====== GIVEN DATA ======
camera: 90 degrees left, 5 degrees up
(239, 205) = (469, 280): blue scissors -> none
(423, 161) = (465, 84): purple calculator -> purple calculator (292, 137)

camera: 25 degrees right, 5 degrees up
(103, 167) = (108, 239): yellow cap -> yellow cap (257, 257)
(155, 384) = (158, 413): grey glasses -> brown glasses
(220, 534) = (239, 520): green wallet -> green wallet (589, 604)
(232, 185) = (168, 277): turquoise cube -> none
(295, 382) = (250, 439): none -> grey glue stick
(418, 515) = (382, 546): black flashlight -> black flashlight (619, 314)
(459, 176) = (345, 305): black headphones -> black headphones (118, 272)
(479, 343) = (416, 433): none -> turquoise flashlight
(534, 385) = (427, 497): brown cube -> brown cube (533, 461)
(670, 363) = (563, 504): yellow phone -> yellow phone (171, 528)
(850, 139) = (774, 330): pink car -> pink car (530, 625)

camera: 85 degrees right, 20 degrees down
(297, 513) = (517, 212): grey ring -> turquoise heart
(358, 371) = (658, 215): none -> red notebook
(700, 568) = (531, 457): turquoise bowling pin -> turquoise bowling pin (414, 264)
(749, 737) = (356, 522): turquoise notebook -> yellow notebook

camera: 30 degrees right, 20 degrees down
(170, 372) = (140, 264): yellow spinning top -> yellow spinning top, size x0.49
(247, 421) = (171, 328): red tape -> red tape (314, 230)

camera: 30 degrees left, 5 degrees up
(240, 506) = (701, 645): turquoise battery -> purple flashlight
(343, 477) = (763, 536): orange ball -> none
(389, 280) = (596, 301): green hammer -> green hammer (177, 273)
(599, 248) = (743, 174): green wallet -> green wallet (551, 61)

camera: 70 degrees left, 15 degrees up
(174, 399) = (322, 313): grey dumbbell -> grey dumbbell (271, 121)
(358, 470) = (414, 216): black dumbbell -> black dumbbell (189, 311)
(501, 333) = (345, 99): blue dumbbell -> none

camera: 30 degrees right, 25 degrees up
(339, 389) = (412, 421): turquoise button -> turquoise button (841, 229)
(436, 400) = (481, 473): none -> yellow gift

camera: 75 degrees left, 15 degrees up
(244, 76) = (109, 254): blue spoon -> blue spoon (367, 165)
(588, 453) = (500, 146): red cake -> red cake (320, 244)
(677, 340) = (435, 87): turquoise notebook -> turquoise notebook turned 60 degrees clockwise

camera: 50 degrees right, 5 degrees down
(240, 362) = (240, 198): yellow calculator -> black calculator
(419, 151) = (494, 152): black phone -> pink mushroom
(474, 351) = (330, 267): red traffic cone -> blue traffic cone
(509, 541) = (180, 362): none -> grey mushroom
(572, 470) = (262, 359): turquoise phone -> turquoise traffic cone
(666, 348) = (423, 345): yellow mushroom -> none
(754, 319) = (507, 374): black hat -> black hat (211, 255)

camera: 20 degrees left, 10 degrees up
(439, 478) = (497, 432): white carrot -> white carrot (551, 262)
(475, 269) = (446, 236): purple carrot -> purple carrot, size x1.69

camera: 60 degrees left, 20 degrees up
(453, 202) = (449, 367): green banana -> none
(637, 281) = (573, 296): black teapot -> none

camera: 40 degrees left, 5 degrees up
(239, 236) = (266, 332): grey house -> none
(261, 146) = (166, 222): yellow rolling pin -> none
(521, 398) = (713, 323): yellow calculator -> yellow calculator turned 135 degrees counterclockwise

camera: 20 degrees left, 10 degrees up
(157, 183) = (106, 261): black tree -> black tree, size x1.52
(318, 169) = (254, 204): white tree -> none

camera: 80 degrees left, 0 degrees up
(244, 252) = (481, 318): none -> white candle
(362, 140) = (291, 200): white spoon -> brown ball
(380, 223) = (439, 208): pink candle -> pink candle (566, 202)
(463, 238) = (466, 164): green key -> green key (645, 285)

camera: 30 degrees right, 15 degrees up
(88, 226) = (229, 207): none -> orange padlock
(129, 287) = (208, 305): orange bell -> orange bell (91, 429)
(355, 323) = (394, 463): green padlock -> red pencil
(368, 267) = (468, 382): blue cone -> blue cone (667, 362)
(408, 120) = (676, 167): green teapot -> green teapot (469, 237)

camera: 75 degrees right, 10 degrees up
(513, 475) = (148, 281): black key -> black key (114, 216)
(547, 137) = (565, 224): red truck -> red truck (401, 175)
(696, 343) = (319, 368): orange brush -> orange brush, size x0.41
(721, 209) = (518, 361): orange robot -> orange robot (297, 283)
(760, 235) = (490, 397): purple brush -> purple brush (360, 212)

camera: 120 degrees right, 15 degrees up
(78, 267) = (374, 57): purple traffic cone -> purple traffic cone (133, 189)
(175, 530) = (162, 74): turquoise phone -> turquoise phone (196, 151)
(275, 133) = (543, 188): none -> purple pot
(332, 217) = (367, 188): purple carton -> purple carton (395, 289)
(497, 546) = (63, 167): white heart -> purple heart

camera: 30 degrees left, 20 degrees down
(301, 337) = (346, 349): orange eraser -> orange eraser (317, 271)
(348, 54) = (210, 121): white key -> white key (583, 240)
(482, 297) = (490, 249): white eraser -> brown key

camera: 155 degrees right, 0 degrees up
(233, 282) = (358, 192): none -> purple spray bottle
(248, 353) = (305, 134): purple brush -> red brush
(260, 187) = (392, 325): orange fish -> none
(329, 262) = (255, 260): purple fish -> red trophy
======
DIRECTIVE => Check each line of the records above, and copy those that hold the word "left".

RESPONSE AREA =>
camera: 90 degrees left, 5 degrees up
camera: 30 degrees left, 5 degrees up
camera: 70 degrees left, 15 degrees up
camera: 75 degrees left, 15 degrees up
camera: 20 degrees left, 10 degrees up
camera: 60 degrees left, 20 degrees up
camera: 40 degrees left, 5 degrees up
camera: 20 degrees left, 10 degrees up
camera: 80 degrees left, 0 degrees up
camera: 30 degrees left, 20 degrees down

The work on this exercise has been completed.